• _DATA BLOCK_:
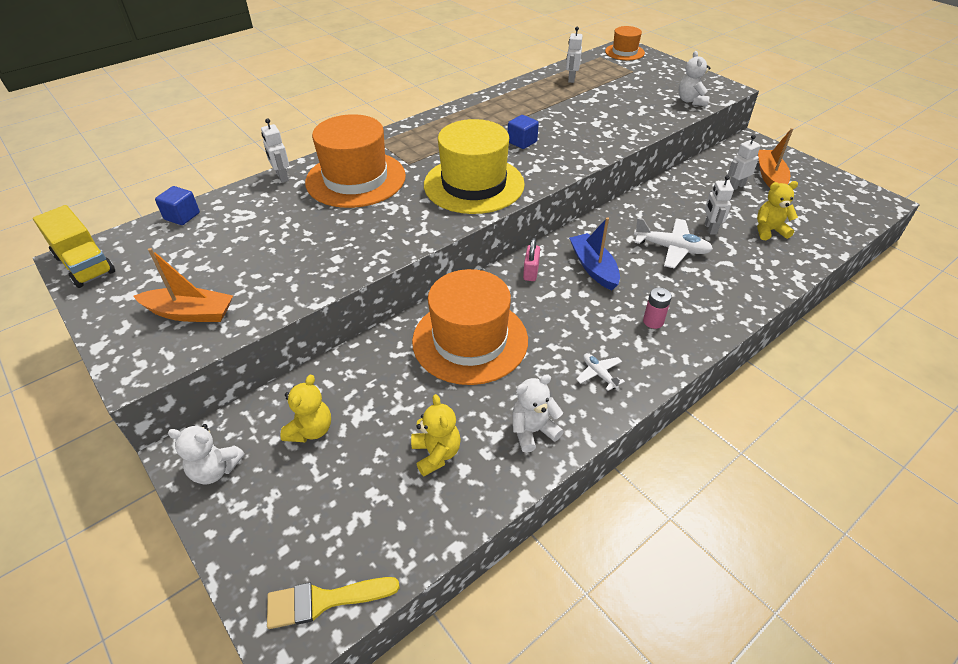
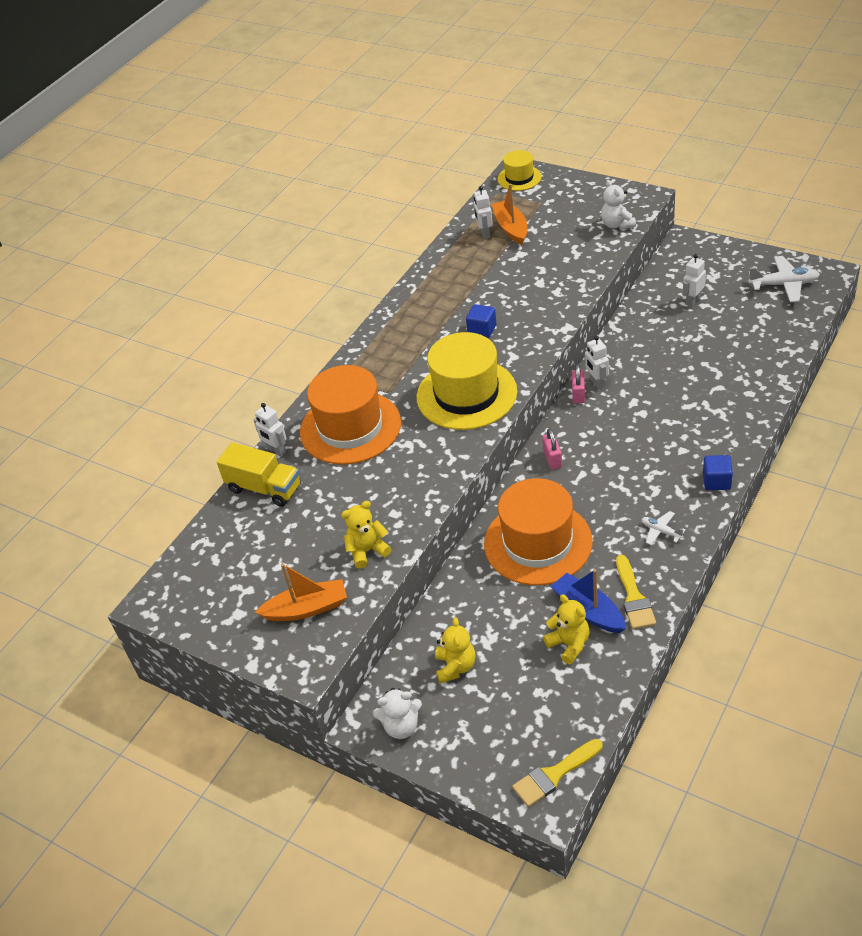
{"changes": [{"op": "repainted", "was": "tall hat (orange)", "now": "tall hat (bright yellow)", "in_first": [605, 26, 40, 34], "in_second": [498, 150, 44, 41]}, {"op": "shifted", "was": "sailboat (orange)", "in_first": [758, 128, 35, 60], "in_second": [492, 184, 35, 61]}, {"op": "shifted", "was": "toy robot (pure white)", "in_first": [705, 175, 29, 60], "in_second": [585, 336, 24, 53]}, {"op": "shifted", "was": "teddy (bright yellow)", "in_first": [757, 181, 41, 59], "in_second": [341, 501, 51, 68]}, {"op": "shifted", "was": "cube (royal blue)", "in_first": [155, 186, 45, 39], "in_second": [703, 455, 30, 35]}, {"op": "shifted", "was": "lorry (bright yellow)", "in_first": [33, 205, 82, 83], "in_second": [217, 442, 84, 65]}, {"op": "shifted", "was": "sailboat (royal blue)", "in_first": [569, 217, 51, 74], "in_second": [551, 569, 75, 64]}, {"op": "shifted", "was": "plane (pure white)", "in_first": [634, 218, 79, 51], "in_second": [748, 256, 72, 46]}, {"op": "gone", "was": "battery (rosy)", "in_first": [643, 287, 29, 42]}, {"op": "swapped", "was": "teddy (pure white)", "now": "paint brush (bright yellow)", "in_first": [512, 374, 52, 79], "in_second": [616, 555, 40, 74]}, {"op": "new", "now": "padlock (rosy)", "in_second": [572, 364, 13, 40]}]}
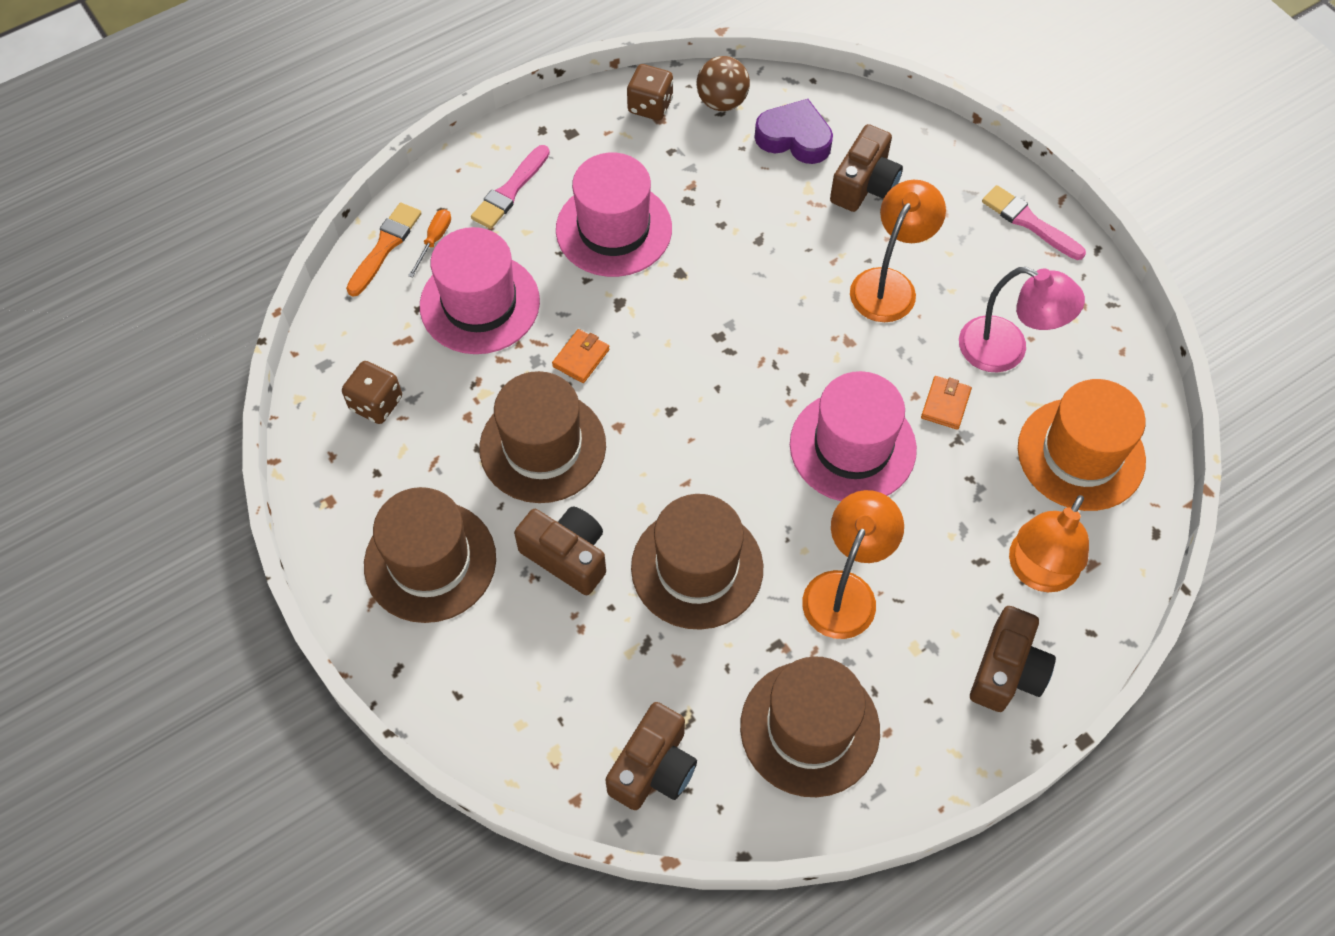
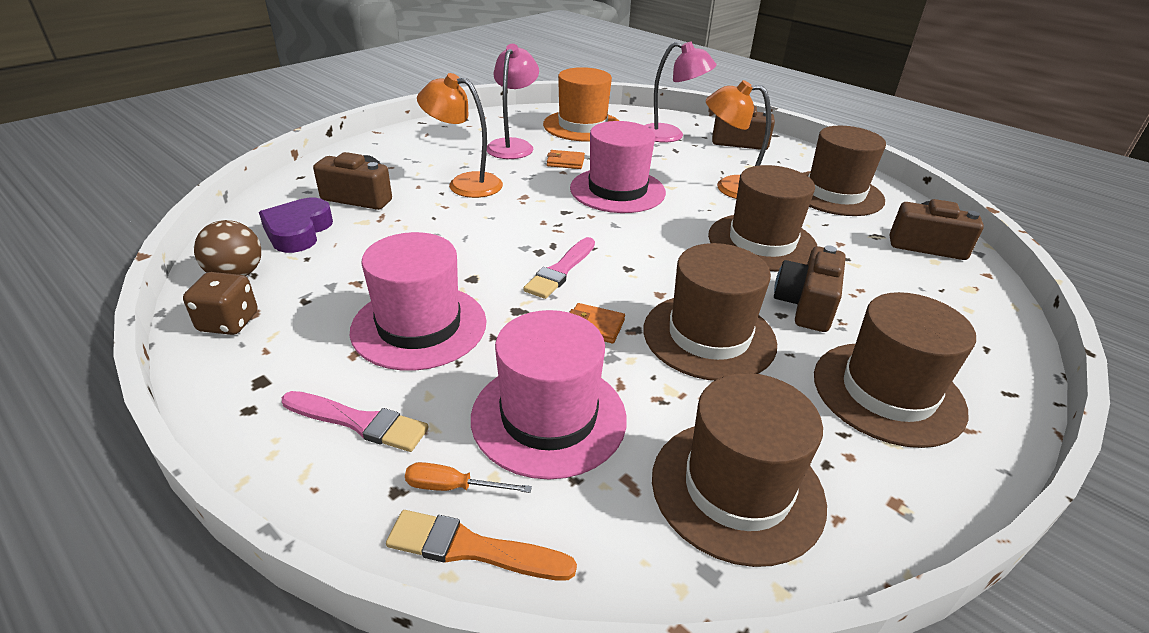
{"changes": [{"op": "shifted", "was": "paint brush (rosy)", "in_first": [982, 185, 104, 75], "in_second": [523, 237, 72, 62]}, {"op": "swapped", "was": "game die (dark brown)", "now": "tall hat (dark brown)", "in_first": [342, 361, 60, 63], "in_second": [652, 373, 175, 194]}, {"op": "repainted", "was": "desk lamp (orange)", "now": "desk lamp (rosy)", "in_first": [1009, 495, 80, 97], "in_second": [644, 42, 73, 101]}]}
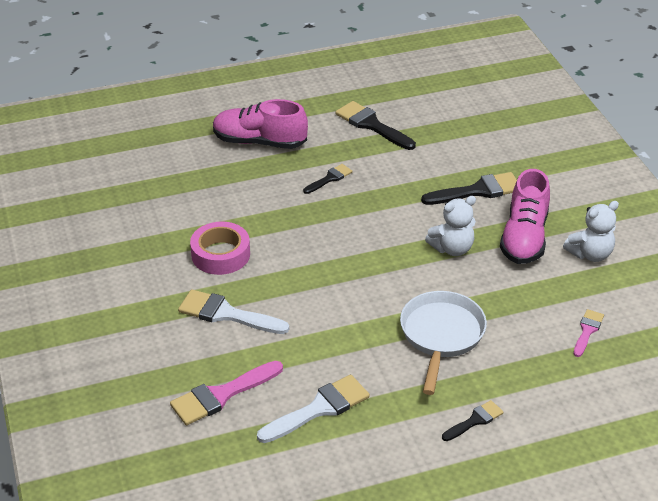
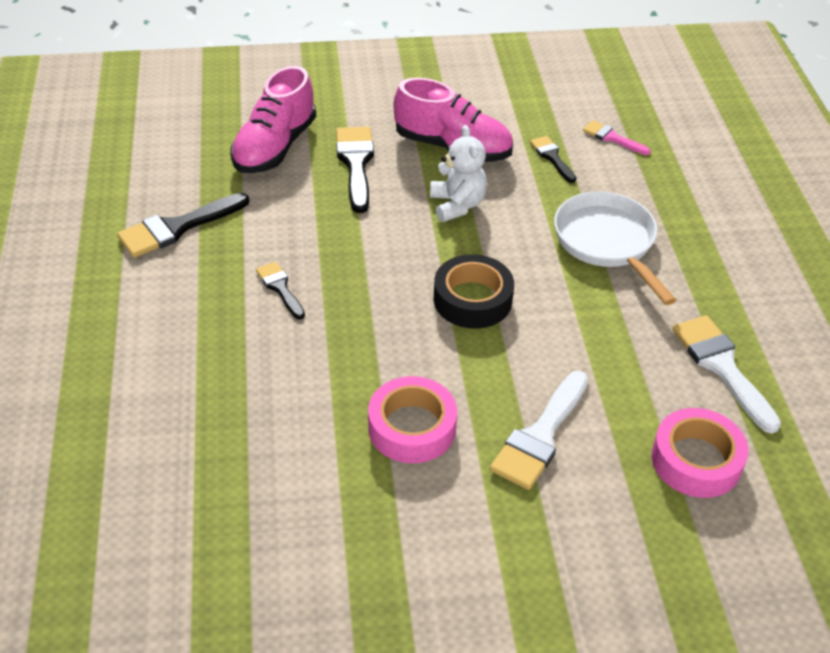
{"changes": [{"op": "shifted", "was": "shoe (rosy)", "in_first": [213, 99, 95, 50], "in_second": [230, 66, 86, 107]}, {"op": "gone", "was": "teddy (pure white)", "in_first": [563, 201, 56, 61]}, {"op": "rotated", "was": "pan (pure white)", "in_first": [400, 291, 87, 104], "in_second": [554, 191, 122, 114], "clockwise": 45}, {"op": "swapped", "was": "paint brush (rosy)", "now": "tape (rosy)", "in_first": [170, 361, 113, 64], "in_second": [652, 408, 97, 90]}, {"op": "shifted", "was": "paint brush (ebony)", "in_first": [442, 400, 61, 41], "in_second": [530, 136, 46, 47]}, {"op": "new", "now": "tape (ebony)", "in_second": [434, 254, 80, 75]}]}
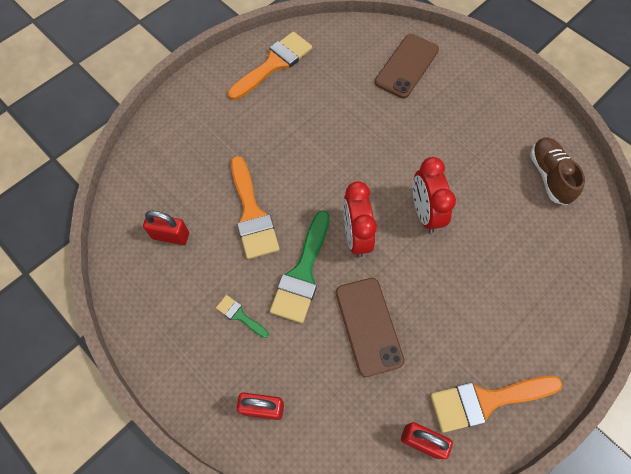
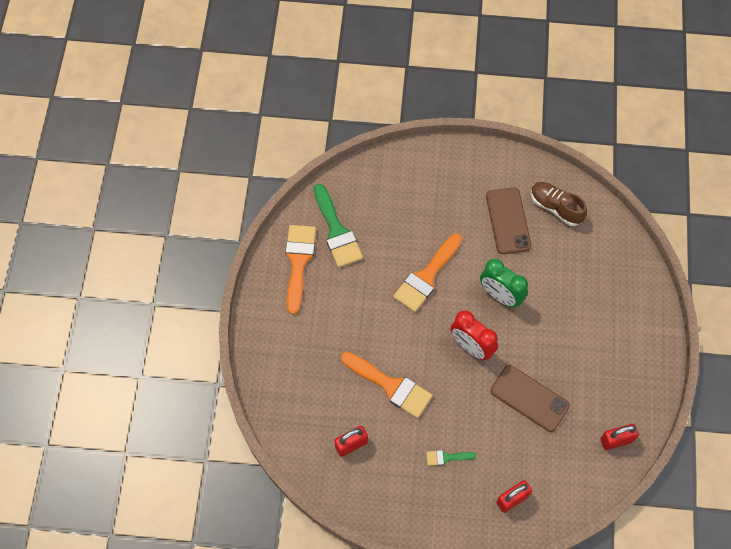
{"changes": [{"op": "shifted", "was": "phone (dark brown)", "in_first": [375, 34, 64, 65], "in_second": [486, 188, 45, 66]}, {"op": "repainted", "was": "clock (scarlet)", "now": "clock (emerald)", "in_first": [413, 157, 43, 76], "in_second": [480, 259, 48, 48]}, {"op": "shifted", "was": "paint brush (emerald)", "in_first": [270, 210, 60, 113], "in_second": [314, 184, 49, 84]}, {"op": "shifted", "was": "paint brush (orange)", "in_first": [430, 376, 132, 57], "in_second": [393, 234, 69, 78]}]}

• _ASSIGNMENT_: Every line of the data above is to be set down word for word, with the pictures left out.

• _EXPECTED ANSWER_:
{"changes": [{"op": "repainted", "was": "tall hat (orange)", "now": "tall hat (bright yellow)", "in_first": [605, 26, 40, 34], "in_second": [498, 150, 44, 41]}, {"op": "shifted", "was": "sailboat (orange)", "in_first": [758, 128, 35, 60], "in_second": [492, 184, 35, 61]}, {"op": "shifted", "was": "toy robot (pure white)", "in_first": [705, 175, 29, 60], "in_second": [585, 336, 24, 53]}, {"op": "shifted", "was": "teddy (bright yellow)", "in_first": [757, 181, 41, 59], "in_second": [341, 501, 51, 68]}, {"op": "shifted", "was": "cube (royal blue)", "in_first": [155, 186, 45, 39], "in_second": [703, 455, 30, 35]}, {"op": "shifted", "was": "lorry (bright yellow)", "in_first": [33, 205, 82, 83], "in_second": [217, 442, 84, 65]}, {"op": "shifted", "was": "sailboat (royal blue)", "in_first": [569, 217, 51, 74], "in_second": [551, 569, 75, 64]}, {"op": "shifted", "was": "plane (pure white)", "in_first": [634, 218, 79, 51], "in_second": [748, 256, 72, 46]}, {"op": "gone", "was": "battery (rosy)", "in_first": [643, 287, 29, 42]}, {"op": "swapped", "was": "teddy (pure white)", "now": "paint brush (bright yellow)", "in_first": [512, 374, 52, 79], "in_second": [616, 555, 40, 74]}, {"op": "new", "now": "padlock (rosy)", "in_second": [572, 364, 13, 40]}]}
{"changes": [{"op": "shifted", "was": "paint brush (rosy)", "in_first": [982, 185, 104, 75], "in_second": [523, 237, 72, 62]}, {"op": "swapped", "was": "game die (dark brown)", "now": "tall hat (dark brown)", "in_first": [342, 361, 60, 63], "in_second": [652, 373, 175, 194]}, {"op": "repainted", "was": "desk lamp (orange)", "now": "desk lamp (rosy)", "in_first": [1009, 495, 80, 97], "in_second": [644, 42, 73, 101]}]}
{"changes": [{"op": "shifted", "was": "shoe (rosy)", "in_first": [213, 99, 95, 50], "in_second": [230, 66, 86, 107]}, {"op": "gone", "was": "teddy (pure white)", "in_first": [563, 201, 56, 61]}, {"op": "rotated", "was": "pan (pure white)", "in_first": [400, 291, 87, 104], "in_second": [554, 191, 122, 114], "clockwise": 45}, {"op": "swapped", "was": "paint brush (rosy)", "now": "tape (rosy)", "in_first": [170, 361, 113, 64], "in_second": [652, 408, 97, 90]}, {"op": "shifted", "was": "paint brush (ebony)", "in_first": [442, 400, 61, 41], "in_second": [530, 136, 46, 47]}, {"op": "new", "now": "tape (ebony)", "in_second": [434, 254, 80, 75]}]}
{"changes": [{"op": "shifted", "was": "phone (dark brown)", "in_first": [375, 34, 64, 65], "in_second": [486, 188, 45, 66]}, {"op": "repainted", "was": "clock (scarlet)", "now": "clock (emerald)", "in_first": [413, 157, 43, 76], "in_second": [480, 259, 48, 48]}, {"op": "shifted", "was": "paint brush (emerald)", "in_first": [270, 210, 60, 113], "in_second": [314, 184, 49, 84]}, {"op": "shifted", "was": "paint brush (orange)", "in_first": [430, 376, 132, 57], "in_second": [393, 234, 69, 78]}]}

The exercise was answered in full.